Each record that follows is to be transcribed exactly, excluding its images.

○ ○ ○

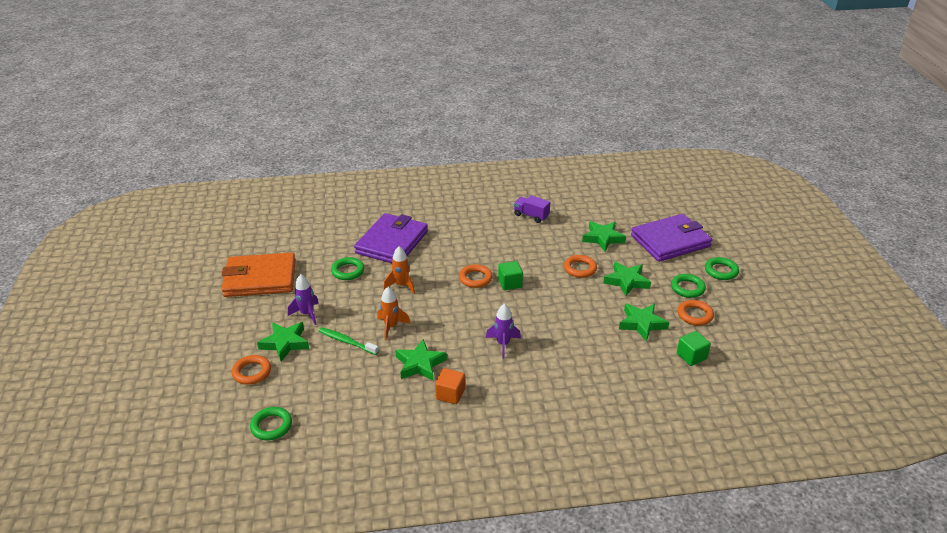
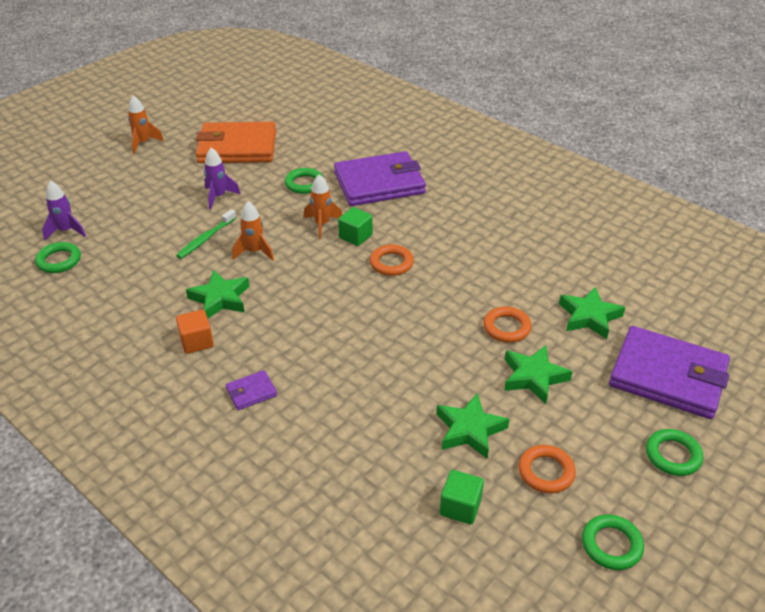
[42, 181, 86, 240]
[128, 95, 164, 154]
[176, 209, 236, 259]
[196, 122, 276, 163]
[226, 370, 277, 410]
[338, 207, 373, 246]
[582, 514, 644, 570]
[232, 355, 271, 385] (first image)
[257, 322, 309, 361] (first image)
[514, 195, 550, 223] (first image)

○ ○ ○

**Output for this task:**
[42, 181, 86, 240]
[128, 95, 164, 154]
[176, 209, 236, 259]
[196, 122, 276, 163]
[226, 370, 277, 410]
[338, 207, 373, 246]
[582, 514, 644, 570]
[232, 355, 271, 385] (first image)
[257, 322, 309, 361] (first image)
[514, 195, 550, 223] (first image)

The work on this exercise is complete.